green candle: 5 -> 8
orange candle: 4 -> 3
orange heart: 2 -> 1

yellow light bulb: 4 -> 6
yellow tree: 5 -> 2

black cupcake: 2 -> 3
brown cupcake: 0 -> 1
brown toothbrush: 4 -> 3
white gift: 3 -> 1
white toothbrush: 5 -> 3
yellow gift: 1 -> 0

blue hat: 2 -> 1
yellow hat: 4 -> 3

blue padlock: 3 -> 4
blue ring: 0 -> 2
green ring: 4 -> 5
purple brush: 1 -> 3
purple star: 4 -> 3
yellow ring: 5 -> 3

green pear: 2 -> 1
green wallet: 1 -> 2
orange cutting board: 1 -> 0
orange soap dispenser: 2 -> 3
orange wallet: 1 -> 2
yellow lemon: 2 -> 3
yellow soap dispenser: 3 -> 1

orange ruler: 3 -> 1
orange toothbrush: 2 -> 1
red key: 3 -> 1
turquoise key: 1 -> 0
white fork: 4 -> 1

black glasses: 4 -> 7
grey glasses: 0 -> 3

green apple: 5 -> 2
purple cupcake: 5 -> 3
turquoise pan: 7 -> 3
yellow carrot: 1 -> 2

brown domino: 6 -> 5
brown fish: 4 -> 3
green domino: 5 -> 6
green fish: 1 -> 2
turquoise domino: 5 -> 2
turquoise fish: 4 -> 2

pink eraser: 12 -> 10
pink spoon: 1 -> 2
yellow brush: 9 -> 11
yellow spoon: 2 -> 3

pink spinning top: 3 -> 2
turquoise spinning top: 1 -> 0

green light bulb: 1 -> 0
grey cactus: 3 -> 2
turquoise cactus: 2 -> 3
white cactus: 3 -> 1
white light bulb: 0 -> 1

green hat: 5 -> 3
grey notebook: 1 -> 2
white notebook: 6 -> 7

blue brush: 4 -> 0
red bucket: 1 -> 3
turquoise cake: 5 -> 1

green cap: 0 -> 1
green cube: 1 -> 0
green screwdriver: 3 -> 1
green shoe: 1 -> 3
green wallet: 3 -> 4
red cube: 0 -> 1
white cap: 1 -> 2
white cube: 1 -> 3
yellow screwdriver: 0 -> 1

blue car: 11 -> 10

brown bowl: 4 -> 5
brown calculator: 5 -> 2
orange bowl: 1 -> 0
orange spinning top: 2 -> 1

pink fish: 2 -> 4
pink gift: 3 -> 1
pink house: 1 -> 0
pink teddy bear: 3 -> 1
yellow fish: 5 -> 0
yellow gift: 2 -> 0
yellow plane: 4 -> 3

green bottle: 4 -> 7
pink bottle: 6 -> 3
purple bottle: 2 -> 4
════════════════════
--- REQUIREMENT ---
Exactly as shown above, return all of the entries.

--- EXERCISE RESPONSE ---
green candle: 5 -> 8
orange candle: 4 -> 3
orange heart: 2 -> 1

yellow light bulb: 4 -> 6
yellow tree: 5 -> 2

black cupcake: 2 -> 3
brown cupcake: 0 -> 1
brown toothbrush: 4 -> 3
white gift: 3 -> 1
white toothbrush: 5 -> 3
yellow gift: 1 -> 0

blue hat: 2 -> 1
yellow hat: 4 -> 3

blue padlock: 3 -> 4
blue ring: 0 -> 2
green ring: 4 -> 5
purple brush: 1 -> 3
purple star: 4 -> 3
yellow ring: 5 -> 3

green pear: 2 -> 1
green wallet: 1 -> 2
orange cutting board: 1 -> 0
orange soap dispenser: 2 -> 3
orange wallet: 1 -> 2
yellow lemon: 2 -> 3
yellow soap dispenser: 3 -> 1

orange ruler: 3 -> 1
orange toothbrush: 2 -> 1
red key: 3 -> 1
turquoise key: 1 -> 0
white fork: 4 -> 1

black glasses: 4 -> 7
grey glasses: 0 -> 3

green apple: 5 -> 2
purple cupcake: 5 -> 3
turquoise pan: 7 -> 3
yellow carrot: 1 -> 2

brown domino: 6 -> 5
brown fish: 4 -> 3
green domino: 5 -> 6
green fish: 1 -> 2
turquoise domino: 5 -> 2
turquoise fish: 4 -> 2

pink eraser: 12 -> 10
pink spoon: 1 -> 2
yellow brush: 9 -> 11
yellow spoon: 2 -> 3

pink spinning top: 3 -> 2
turquoise spinning top: 1 -> 0

green light bulb: 1 -> 0
grey cactus: 3 -> 2
turquoise cactus: 2 -> 3
white cactus: 3 -> 1
white light bulb: 0 -> 1

green hat: 5 -> 3
grey notebook: 1 -> 2
white notebook: 6 -> 7

blue brush: 4 -> 0
red bucket: 1 -> 3
turquoise cake: 5 -> 1

green cap: 0 -> 1
green cube: 1 -> 0
green screwdriver: 3 -> 1
green shoe: 1 -> 3
green wallet: 3 -> 4
red cube: 0 -> 1
white cap: 1 -> 2
white cube: 1 -> 3
yellow screwdriver: 0 -> 1

blue car: 11 -> 10

brown bowl: 4 -> 5
brown calculator: 5 -> 2
orange bowl: 1 -> 0
orange spinning top: 2 -> 1

pink fish: 2 -> 4
pink gift: 3 -> 1
pink house: 1 -> 0
pink teddy bear: 3 -> 1
yellow fish: 5 -> 0
yellow gift: 2 -> 0
yellow plane: 4 -> 3

green bottle: 4 -> 7
pink bottle: 6 -> 3
purple bottle: 2 -> 4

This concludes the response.